**The problem:**
Render the material as a Markdown table with the columns "No." and "Line", beginning at its first line and ending after the line that contains "white star: rotated 24 degrees clockwise". Number each row and leave out any blank lines.

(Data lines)
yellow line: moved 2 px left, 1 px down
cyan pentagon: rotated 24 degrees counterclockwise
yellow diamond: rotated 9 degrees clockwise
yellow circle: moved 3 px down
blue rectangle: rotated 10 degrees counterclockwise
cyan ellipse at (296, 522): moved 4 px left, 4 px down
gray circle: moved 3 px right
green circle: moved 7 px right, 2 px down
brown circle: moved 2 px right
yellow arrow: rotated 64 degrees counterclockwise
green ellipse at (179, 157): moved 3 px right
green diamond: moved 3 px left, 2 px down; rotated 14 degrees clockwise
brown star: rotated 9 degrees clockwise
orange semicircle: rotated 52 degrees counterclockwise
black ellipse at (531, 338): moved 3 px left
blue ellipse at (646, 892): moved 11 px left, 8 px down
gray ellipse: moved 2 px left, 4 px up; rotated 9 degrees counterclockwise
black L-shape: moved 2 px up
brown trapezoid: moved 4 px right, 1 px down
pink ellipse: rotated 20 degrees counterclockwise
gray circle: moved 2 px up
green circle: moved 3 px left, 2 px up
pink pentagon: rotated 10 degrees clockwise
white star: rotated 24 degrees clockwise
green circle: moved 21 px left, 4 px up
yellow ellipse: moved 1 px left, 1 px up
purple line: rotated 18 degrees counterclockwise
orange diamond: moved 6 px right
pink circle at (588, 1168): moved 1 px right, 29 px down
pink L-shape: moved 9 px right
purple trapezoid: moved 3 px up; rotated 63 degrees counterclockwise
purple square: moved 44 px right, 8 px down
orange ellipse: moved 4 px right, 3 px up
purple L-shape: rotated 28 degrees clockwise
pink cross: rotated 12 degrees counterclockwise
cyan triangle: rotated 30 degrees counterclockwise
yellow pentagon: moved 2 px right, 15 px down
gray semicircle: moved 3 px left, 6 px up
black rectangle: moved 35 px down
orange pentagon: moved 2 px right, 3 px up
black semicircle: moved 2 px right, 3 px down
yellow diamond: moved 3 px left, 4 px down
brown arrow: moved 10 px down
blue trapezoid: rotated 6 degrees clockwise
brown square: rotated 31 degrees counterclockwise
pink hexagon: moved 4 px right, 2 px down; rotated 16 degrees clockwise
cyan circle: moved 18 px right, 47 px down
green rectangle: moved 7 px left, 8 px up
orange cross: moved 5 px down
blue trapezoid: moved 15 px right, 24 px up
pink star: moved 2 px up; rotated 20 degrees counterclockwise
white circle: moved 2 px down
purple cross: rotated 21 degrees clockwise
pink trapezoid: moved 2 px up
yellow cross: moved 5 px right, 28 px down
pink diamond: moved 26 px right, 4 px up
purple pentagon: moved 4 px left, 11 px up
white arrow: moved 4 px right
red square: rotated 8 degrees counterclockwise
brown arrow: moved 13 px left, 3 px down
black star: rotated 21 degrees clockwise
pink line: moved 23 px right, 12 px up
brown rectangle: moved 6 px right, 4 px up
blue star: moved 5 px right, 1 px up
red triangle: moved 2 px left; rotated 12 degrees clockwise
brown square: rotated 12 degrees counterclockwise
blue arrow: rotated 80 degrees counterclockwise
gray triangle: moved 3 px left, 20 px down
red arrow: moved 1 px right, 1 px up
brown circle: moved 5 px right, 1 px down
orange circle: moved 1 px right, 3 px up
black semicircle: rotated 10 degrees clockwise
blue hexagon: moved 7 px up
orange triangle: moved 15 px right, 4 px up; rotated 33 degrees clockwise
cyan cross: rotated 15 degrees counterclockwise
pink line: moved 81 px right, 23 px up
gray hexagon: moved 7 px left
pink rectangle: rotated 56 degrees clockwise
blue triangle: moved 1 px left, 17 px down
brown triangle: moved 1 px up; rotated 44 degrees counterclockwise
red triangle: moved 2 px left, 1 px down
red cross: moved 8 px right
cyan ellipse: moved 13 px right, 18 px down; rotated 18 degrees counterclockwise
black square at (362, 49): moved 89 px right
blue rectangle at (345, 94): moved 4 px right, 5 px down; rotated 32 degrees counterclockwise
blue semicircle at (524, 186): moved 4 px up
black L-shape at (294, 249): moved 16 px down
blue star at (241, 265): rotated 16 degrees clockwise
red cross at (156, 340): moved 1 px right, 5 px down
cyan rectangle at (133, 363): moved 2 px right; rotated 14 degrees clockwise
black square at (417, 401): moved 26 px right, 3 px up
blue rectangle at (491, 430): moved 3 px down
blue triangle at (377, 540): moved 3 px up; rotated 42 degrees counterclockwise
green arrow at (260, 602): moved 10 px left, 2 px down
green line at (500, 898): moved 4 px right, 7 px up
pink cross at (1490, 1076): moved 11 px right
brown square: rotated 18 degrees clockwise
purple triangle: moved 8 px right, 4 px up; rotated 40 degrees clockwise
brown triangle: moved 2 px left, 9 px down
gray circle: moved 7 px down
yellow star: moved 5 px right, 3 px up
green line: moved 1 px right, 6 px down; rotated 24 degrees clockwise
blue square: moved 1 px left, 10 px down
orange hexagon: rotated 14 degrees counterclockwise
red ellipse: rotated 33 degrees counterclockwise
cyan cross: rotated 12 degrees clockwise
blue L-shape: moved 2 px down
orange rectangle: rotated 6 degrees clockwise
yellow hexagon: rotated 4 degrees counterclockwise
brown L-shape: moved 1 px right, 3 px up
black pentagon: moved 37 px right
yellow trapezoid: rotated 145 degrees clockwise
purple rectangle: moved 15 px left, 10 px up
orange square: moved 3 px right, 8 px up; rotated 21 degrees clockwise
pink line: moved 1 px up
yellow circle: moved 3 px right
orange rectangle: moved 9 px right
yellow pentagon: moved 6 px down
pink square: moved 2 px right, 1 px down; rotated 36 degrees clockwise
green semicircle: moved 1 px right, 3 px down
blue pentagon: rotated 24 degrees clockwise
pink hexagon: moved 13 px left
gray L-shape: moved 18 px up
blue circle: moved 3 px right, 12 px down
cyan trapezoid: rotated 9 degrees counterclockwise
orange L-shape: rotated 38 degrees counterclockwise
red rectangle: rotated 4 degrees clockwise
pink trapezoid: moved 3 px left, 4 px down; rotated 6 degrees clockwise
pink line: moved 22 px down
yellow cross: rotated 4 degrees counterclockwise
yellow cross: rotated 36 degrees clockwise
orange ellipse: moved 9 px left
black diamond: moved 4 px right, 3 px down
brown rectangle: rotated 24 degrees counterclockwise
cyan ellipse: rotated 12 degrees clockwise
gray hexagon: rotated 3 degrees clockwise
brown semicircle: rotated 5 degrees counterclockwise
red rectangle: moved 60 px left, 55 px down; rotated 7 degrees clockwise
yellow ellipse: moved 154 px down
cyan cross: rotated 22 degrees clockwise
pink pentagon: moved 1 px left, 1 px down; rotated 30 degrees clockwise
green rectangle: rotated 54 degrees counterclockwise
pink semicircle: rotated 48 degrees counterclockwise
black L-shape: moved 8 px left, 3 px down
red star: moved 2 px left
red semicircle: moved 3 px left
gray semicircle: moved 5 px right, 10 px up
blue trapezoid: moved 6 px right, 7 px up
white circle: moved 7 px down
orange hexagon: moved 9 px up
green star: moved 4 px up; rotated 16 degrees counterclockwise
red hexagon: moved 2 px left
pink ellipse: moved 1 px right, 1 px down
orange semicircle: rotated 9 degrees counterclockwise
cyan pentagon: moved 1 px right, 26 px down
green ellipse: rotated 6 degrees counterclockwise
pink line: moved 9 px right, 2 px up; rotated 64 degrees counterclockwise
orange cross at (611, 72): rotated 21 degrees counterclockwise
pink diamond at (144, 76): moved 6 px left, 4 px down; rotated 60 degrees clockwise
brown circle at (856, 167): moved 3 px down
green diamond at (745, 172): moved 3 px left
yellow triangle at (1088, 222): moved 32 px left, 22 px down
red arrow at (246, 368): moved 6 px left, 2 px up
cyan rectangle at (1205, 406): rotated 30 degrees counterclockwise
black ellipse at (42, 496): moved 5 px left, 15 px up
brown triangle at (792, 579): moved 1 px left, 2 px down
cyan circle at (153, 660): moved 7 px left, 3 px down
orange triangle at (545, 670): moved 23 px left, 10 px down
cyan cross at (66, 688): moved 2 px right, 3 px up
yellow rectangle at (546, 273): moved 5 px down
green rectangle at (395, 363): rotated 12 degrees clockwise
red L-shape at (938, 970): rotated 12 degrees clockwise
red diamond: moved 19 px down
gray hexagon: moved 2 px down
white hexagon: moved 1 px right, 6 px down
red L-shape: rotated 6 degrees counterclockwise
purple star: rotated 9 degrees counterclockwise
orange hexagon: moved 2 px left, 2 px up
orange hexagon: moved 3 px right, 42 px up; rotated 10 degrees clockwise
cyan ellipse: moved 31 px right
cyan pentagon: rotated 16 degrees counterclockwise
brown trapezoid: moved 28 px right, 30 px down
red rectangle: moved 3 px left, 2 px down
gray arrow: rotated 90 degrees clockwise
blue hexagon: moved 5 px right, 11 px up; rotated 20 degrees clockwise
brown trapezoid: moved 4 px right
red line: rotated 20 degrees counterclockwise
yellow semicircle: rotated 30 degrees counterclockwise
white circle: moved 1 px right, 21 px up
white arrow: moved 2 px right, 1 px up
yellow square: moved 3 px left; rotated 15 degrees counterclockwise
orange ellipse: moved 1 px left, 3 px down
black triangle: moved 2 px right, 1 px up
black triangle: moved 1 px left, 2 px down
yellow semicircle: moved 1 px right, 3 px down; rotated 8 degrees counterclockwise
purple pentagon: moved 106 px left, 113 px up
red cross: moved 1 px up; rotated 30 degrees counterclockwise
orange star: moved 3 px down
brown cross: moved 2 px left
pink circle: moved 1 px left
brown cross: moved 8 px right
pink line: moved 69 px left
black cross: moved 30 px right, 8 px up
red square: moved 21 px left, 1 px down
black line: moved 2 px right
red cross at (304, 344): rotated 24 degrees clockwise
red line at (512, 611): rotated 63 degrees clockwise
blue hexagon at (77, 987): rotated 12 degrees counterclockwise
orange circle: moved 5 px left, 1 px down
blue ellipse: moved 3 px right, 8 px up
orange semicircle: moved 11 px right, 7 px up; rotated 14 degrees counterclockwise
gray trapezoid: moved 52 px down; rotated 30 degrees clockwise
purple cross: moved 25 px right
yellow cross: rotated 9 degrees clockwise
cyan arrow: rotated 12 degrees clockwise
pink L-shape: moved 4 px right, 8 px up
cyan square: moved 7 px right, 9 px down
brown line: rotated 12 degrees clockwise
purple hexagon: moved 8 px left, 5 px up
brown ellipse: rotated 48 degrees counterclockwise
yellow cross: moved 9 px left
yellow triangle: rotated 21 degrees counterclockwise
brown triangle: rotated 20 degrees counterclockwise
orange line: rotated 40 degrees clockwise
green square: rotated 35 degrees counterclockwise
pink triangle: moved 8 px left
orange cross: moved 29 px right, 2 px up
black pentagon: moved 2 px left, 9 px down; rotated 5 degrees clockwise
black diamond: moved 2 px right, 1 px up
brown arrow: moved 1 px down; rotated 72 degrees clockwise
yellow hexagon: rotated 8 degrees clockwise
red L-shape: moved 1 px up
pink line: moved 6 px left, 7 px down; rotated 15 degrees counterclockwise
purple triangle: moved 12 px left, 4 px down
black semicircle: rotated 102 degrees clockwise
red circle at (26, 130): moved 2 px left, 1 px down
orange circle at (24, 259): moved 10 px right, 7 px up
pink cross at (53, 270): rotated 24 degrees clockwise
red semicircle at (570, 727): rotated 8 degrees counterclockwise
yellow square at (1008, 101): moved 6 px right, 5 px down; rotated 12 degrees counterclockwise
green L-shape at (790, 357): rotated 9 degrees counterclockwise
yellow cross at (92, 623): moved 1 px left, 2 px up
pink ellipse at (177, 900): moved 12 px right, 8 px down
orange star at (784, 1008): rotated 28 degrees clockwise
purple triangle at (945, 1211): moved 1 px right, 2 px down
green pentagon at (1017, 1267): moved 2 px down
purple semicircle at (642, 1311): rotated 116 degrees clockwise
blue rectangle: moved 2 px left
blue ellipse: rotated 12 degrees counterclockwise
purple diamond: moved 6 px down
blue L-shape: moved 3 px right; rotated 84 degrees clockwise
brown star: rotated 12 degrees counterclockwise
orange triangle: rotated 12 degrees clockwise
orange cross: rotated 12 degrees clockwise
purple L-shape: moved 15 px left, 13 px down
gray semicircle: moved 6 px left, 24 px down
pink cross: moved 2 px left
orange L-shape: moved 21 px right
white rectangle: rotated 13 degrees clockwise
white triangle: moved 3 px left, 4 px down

**Solution to the exercise:**
| No. | Line |
|---|---|
| 1 | yellow line: moved 2 px left, 1 px down |
| 2 | cyan pentagon: rotated 24 degrees counterclockwise |
| 3 | yellow diamond: rotated 9 degrees clockwise |
| 4 | yellow circle: moved 3 px down |
| 5 | blue rectangle: rotated 10 degrees counterclockwise |
| 6 | cyan ellipse at (296, 522): moved 4 px left, 4 px down |
| 7 | gray circle: moved 3 px right |
| 8 | green circle: moved 7 px right, 2 px down |
| 9 | brown circle: moved 2 px right |
| 10 | yellow arrow: rotated 64 degrees counterclockwise |
| 11 | green ellipse at (179, 157): moved 3 px right |
| 12 | green diamond: moved 3 px left, 2 px down; rotated 14 degrees clockwise |
| 13 | brown star: rotated 9 degrees clockwise |
| 14 | orange semicircle: rotated 52 degrees counterclockwise |
| 15 | black ellipse at (531, 338): moved 3 px left |
| 16 | blue ellipse at (646, 892): moved 11 px left, 8 px down |
| 17 | gray ellipse: moved 2 px left, 4 px up; rotated 9 degrees counterclockwise |
| 18 | black L-shape: moved 2 px up |
| 19 | brown trapezoid: moved 4 px right, 1 px down |
| 20 | pink ellipse: rotated 20 degrees counterclockwise |
| 21 | gray circle: moved 2 px up |
| 22 | green circle: moved 3 px left, 2 px up |
| 23 | pink pentagon: rotated 10 degrees clockwise |
| 24 | white star: rotated 24 degrees clockwise |